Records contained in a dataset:
----------------------------------------

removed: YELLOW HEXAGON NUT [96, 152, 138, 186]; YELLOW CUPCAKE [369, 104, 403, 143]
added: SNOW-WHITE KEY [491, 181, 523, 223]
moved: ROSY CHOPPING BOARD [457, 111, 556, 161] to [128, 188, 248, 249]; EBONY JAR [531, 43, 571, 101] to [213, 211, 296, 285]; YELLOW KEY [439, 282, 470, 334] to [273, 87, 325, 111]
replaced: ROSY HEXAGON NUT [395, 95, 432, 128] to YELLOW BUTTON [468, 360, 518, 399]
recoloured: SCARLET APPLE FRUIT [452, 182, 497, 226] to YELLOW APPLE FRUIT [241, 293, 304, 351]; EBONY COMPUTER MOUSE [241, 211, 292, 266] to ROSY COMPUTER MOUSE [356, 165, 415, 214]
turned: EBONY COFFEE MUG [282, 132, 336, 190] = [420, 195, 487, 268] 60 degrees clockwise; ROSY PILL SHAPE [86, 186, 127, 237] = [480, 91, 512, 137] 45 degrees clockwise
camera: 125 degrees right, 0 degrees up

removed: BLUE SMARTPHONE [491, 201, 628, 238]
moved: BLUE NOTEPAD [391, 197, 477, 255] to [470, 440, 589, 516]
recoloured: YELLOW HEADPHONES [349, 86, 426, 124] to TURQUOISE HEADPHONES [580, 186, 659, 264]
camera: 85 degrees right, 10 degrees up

----------------------------------------

What this task involves:
If a line appears above, it belongs in your answer, printed exactly.

Response area:
removed: YELLOW HEXAGON NUT [96, 152, 138, 186]; YELLOW CUPCAKE [369, 104, 403, 143]
added: SNOW-WHITE KEY [491, 181, 523, 223]
moved: ROSY CHOPPING BOARD [457, 111, 556, 161] to [128, 188, 248, 249]; EBONY JAR [531, 43, 571, 101] to [213, 211, 296, 285]; YELLOW KEY [439, 282, 470, 334] to [273, 87, 325, 111]
replaced: ROSY HEXAGON NUT [395, 95, 432, 128] to YELLOW BUTTON [468, 360, 518, 399]
recoloured: SCARLET APPLE FRUIT [452, 182, 497, 226] to YELLOW APPLE FRUIT [241, 293, 304, 351]; EBONY COMPUTER MOUSE [241, 211, 292, 266] to ROSY COMPUTER MOUSE [356, 165, 415, 214]
turned: EBONY COFFEE MUG [282, 132, 336, 190] = [420, 195, 487, 268] 60 degrees clockwise; ROSY PILL SHAPE [86, 186, 127, 237] = [480, 91, 512, 137] 45 degrees clockwise
camera: 125 degrees right, 0 degrees up

removed: BLUE SMARTPHONE [491, 201, 628, 238]
moved: BLUE NOTEPAD [391, 197, 477, 255] to [470, 440, 589, 516]
recoloured: YELLOW HEADPHONES [349, 86, 426, 124] to TURQUOISE HEADPHONES [580, 186, 659, 264]
camera: 85 degrees right, 10 degrees up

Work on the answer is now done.